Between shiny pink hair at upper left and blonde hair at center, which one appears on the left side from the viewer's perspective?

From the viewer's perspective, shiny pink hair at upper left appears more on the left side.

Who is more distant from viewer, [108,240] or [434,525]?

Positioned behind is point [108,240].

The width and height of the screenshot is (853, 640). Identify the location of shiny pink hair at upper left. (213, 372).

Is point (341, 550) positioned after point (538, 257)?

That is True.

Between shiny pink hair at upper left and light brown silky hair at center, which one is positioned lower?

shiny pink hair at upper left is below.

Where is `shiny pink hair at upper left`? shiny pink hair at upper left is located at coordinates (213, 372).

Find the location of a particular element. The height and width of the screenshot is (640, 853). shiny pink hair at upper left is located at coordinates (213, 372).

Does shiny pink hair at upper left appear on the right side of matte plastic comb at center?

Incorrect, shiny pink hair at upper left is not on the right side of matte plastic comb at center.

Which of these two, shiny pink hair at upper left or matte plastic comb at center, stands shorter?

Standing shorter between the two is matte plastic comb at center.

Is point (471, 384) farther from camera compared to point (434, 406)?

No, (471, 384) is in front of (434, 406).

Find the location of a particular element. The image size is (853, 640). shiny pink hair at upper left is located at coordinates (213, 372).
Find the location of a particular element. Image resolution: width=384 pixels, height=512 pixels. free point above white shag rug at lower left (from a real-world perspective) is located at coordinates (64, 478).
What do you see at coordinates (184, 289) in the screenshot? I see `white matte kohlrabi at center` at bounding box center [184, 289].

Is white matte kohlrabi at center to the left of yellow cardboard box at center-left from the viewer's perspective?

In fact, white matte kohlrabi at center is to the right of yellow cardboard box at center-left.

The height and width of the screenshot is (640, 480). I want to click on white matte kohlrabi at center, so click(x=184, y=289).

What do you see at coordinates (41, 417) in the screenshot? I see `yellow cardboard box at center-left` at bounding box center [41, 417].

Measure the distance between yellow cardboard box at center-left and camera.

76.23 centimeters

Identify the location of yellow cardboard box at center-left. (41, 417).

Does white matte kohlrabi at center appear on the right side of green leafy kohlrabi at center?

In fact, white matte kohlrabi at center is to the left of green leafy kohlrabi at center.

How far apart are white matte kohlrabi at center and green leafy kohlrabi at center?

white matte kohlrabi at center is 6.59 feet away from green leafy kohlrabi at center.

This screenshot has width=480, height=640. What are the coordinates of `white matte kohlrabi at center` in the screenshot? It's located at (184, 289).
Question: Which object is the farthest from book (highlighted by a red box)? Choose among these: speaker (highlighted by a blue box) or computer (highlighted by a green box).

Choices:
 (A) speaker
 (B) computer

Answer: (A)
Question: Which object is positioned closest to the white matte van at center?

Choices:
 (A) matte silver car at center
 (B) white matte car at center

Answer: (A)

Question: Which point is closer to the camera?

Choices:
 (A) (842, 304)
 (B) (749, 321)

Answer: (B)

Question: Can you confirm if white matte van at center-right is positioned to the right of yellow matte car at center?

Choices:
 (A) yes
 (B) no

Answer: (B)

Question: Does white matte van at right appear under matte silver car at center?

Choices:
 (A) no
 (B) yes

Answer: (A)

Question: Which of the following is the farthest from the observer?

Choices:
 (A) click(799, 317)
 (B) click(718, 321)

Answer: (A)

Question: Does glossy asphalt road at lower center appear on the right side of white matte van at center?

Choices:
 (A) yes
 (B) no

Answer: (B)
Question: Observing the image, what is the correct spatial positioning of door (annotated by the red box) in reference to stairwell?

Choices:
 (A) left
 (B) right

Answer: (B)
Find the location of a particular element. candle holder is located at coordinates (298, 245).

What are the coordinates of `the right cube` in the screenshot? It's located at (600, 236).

▶ [Directions]:
Rewrite the rows above, replacing every "shiny pink hair at upper left" with "bright pink hair at upper left" and leaving everything else as it is.

▶ [Task output]:
Between bright pink hair at upper left and blonde hair at center, which one appears on the left side from the viewer's perspective?

From the viewer's perspective, bright pink hair at upper left appears more on the left side.

Who is more distant from viewer, [108,240] or [434,525]?

Positioned behind is point [108,240].

The width and height of the screenshot is (853, 640). Identify the location of bright pink hair at upper left. (213, 372).

Is point (341, 550) positioned after point (538, 257)?

That is True.

Between bright pink hair at upper left and light brown silky hair at center, which one is positioned lower?

bright pink hair at upper left is below.

Where is `bright pink hair at upper left`? bright pink hair at upper left is located at coordinates (213, 372).

Find the location of a particular element. The height and width of the screenshot is (640, 853). bright pink hair at upper left is located at coordinates (213, 372).

Does bright pink hair at upper left appear on the right side of matte plastic comb at center?

Incorrect, bright pink hair at upper left is not on the right side of matte plastic comb at center.

Which of these two, bright pink hair at upper left or matte plastic comb at center, stands shorter?

Standing shorter between the two is matte plastic comb at center.

Is point (471, 384) farther from camera compared to point (434, 406)?

No, (471, 384) is in front of (434, 406).

Find the location of a particular element. The image size is (853, 640). bright pink hair at upper left is located at coordinates (213, 372).
Find the location of a particular element. Image resolution: width=384 pixels, height=512 pixels. free point above white shag rug at lower left (from a real-world perspective) is located at coordinates (64, 478).
What do you see at coordinates (184, 289) in the screenshot? I see `white matte kohlrabi at center` at bounding box center [184, 289].

Is white matte kohlrabi at center to the left of yellow cardboard box at center-left from the viewer's perspective?

In fact, white matte kohlrabi at center is to the right of yellow cardboard box at center-left.

The height and width of the screenshot is (640, 480). I want to click on white matte kohlrabi at center, so click(x=184, y=289).

What do you see at coordinates (41, 417) in the screenshot? I see `yellow cardboard box at center-left` at bounding box center [41, 417].

Measure the distance between yellow cardboard box at center-left and camera.

76.23 centimeters

Identify the location of yellow cardboard box at center-left. (41, 417).

Does white matte kohlrabi at center appear on the right side of green leafy kohlrabi at center?

In fact, white matte kohlrabi at center is to the left of green leafy kohlrabi at center.

How far apart are white matte kohlrabi at center and green leafy kohlrabi at center?

white matte kohlrabi at center is 6.59 feet away from green leafy kohlrabi at center.

This screenshot has width=480, height=640. What are the coordinates of `white matte kohlrabi at center` in the screenshot? It's located at (184, 289).
Question: Which object is the farthest from book (highlighted by a red box)? Choose among these: speaker (highlighted by a blue box) or computer (highlighted by a green box).

Choices:
 (A) speaker
 (B) computer

Answer: (A)
Question: Which object is positioned closest to the white matte van at center?

Choices:
 (A) matte silver car at center
 (B) white matte car at center

Answer: (A)

Question: Which point is closer to the camera?

Choices:
 (A) (842, 304)
 (B) (749, 321)

Answer: (B)

Question: Can you confirm if white matte van at center-right is positioned to the right of yellow matte car at center?

Choices:
 (A) yes
 (B) no

Answer: (B)

Question: Does white matte van at right appear under matte silver car at center?

Choices:
 (A) no
 (B) yes

Answer: (A)

Question: Which of the following is the farthest from the observer?

Choices:
 (A) click(799, 317)
 (B) click(718, 321)

Answer: (A)

Question: Does glossy asphalt road at lower center appear on the right side of white matte van at center?

Choices:
 (A) yes
 (B) no

Answer: (B)
Question: Observing the image, what is the correct spatial positioning of door (annotated by the red box) in reference to stairwell?

Choices:
 (A) left
 (B) right

Answer: (B)
Find the location of a particular element. candle holder is located at coordinates (298, 245).

What are the coordinates of `the right cube` in the screenshot? It's located at (600, 236).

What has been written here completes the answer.